WHAT TO DO >>
Find the word "green" in the data below and copy each line that holds it.

Stored records
--- START ---

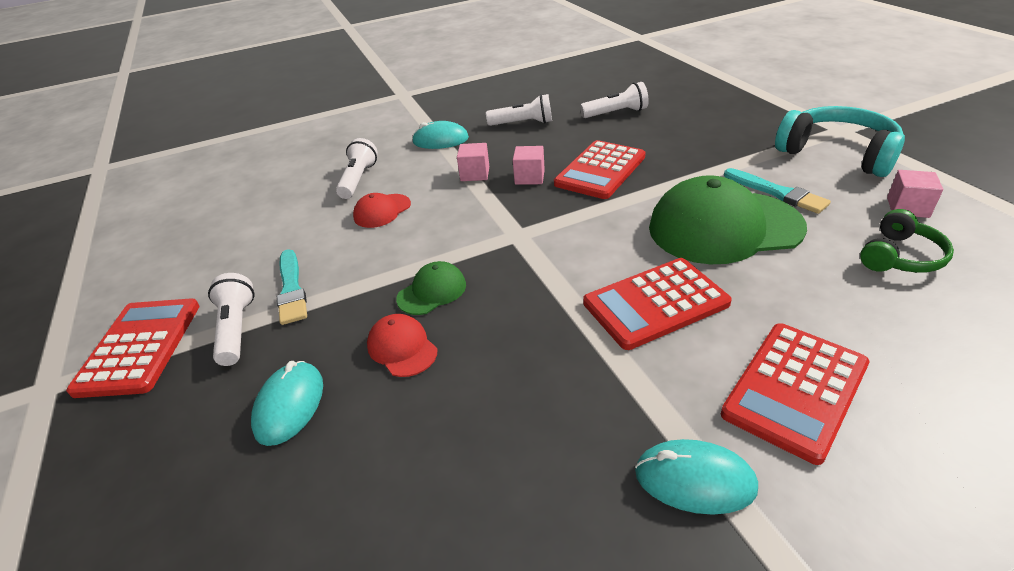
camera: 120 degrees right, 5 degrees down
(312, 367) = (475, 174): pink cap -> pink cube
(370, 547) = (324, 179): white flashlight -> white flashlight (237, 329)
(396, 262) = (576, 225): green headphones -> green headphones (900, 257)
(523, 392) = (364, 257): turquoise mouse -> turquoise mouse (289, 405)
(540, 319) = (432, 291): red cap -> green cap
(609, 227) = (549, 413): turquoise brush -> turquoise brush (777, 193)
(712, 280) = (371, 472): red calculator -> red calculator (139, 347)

--- END ---

RESULT >>
(396, 262) = (576, 225): green headphones -> green headphones (900, 257)
(540, 319) = (432, 291): red cap -> green cap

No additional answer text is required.